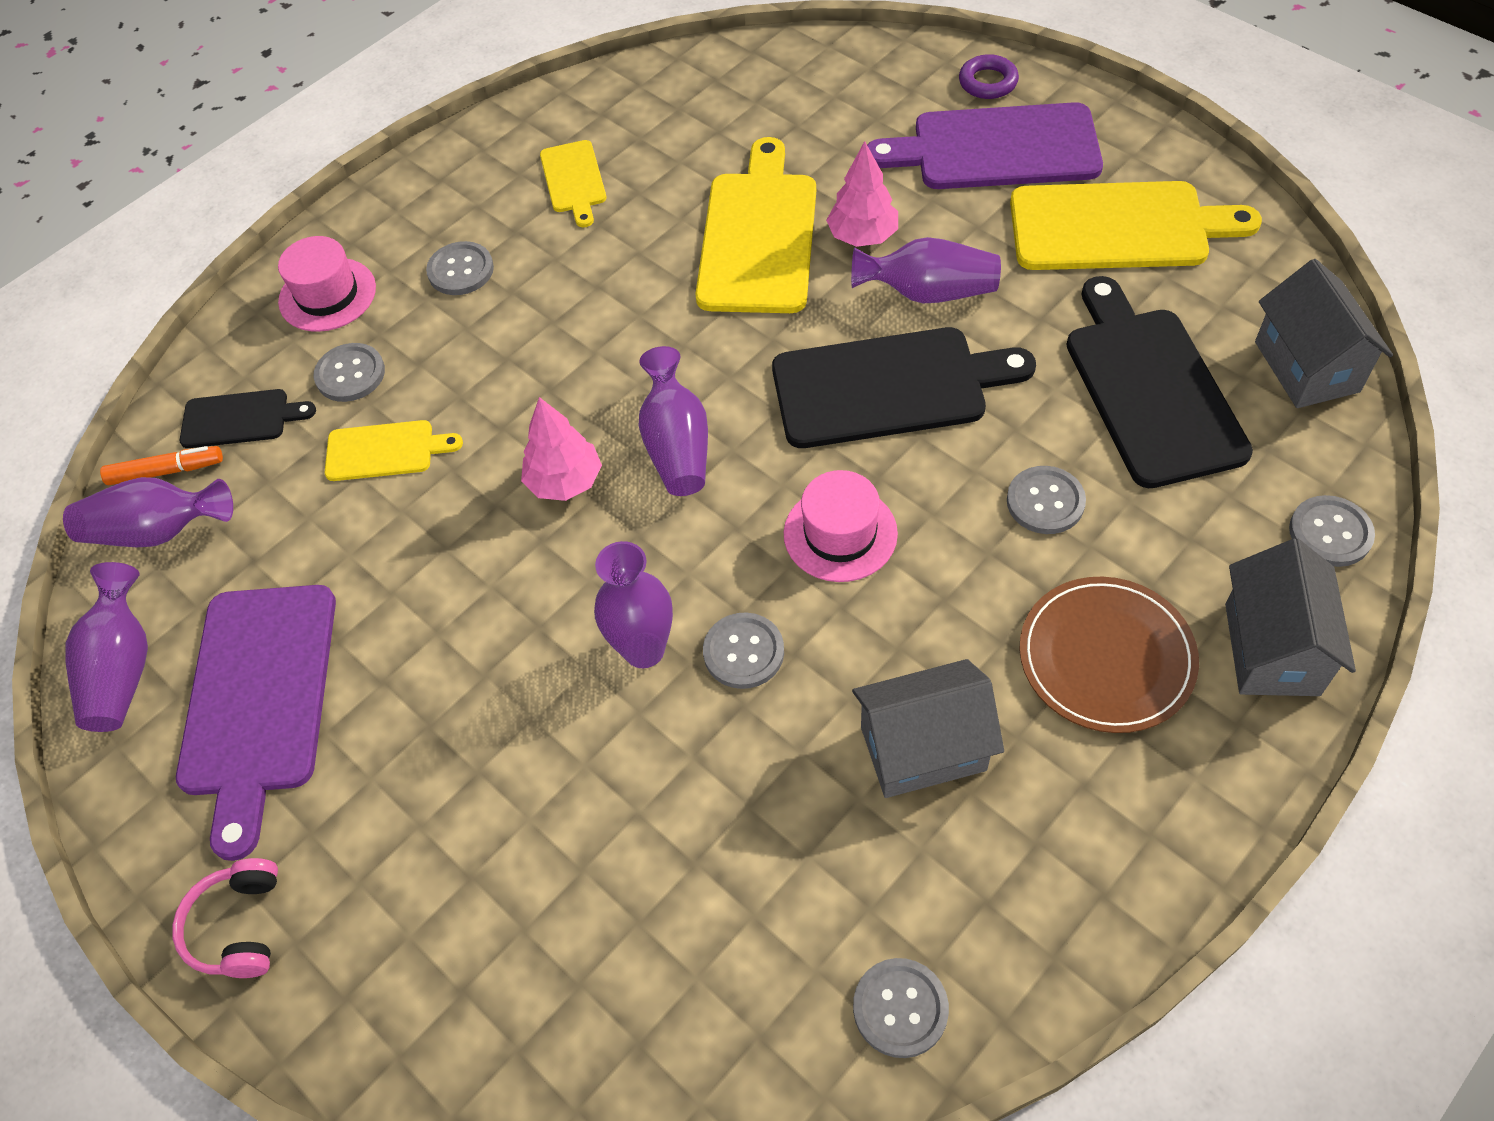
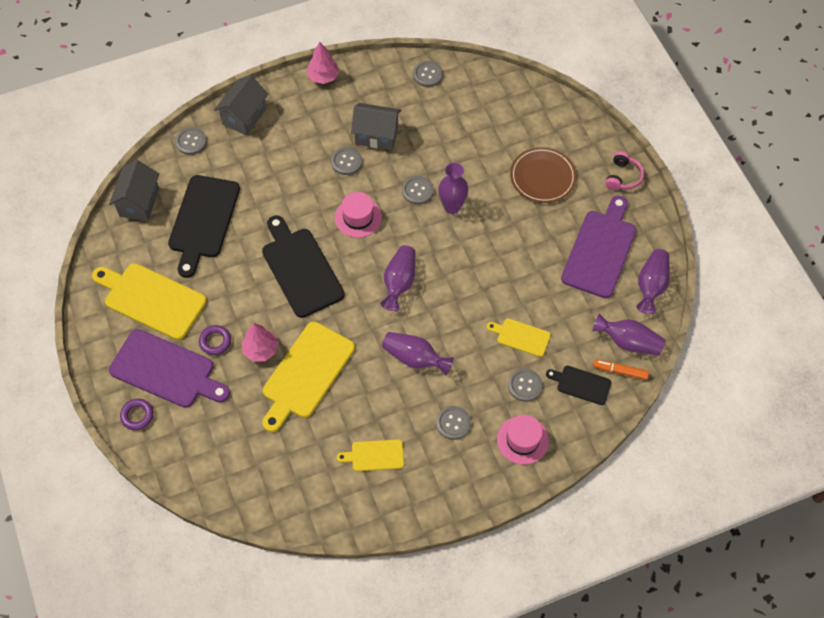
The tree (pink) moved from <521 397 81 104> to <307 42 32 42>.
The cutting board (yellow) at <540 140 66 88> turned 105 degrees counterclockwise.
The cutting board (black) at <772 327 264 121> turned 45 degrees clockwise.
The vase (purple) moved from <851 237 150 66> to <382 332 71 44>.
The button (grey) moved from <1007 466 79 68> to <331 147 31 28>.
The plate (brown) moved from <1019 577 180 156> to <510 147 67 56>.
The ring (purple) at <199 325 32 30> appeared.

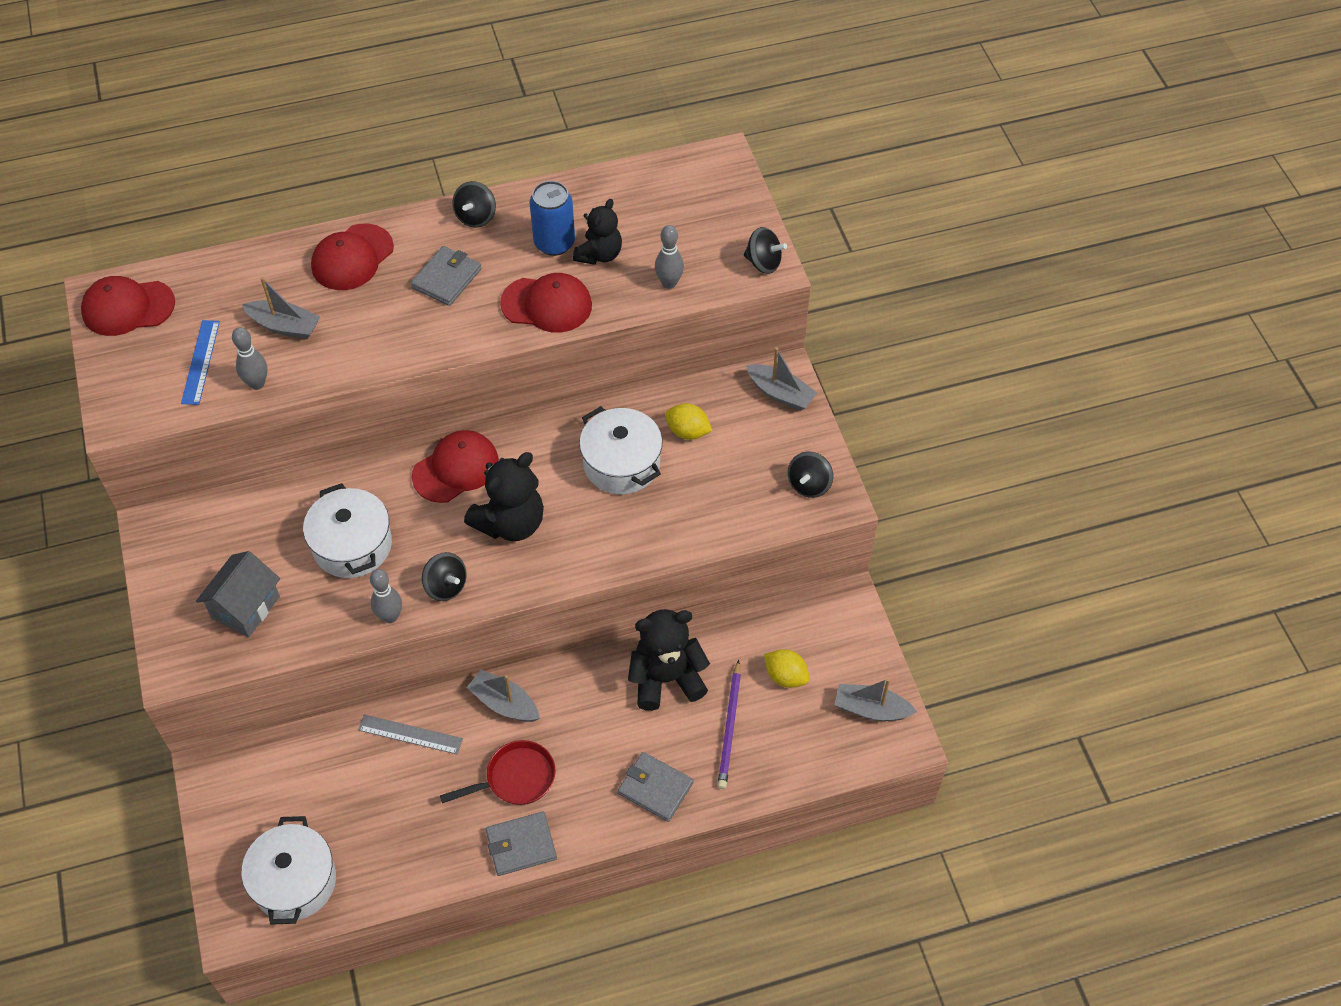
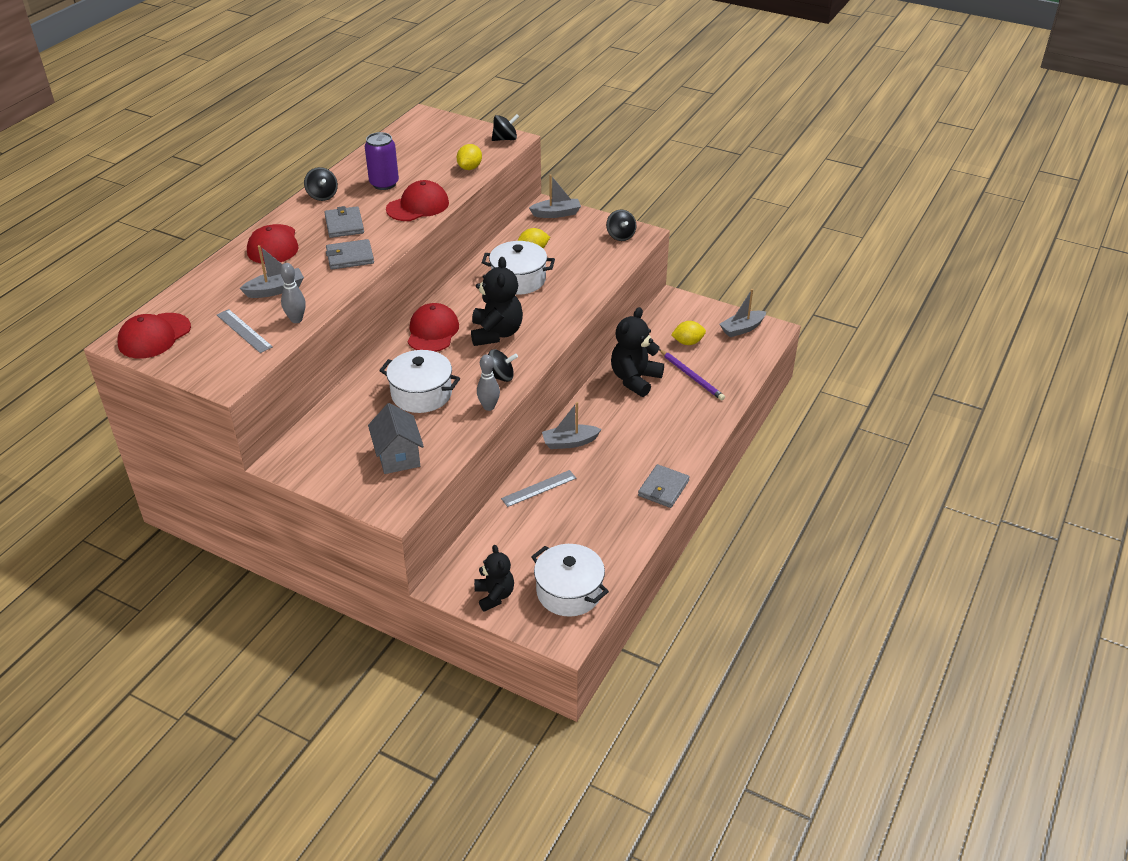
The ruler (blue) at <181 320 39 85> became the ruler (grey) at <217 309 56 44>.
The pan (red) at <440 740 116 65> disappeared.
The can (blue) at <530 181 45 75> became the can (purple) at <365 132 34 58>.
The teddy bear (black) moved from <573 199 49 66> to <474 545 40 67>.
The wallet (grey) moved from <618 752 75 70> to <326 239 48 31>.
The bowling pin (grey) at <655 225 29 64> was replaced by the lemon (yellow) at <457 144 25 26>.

### PROBLEM REQUIREMENTS
Start at the top line above and repeat the records verbatim, leaving images out.

### WRITTEN RESPONSE
The tree (pink) moved from <521 397 81 104> to <307 42 32 42>.
The cutting board (yellow) at <540 140 66 88> turned 105 degrees counterclockwise.
The cutting board (black) at <772 327 264 121> turned 45 degrees clockwise.
The vase (purple) moved from <851 237 150 66> to <382 332 71 44>.
The button (grey) moved from <1007 466 79 68> to <331 147 31 28>.
The plate (brown) moved from <1019 577 180 156> to <510 147 67 56>.
The ring (purple) at <199 325 32 30> appeared.

The ruler (blue) at <181 320 39 85> became the ruler (grey) at <217 309 56 44>.
The pan (red) at <440 740 116 65> disappeared.
The can (blue) at <530 181 45 75> became the can (purple) at <365 132 34 58>.
The teddy bear (black) moved from <573 199 49 66> to <474 545 40 67>.
The wallet (grey) moved from <618 752 75 70> to <326 239 48 31>.
The bowling pin (grey) at <655 225 29 64> was replaced by the lemon (yellow) at <457 144 25 26>.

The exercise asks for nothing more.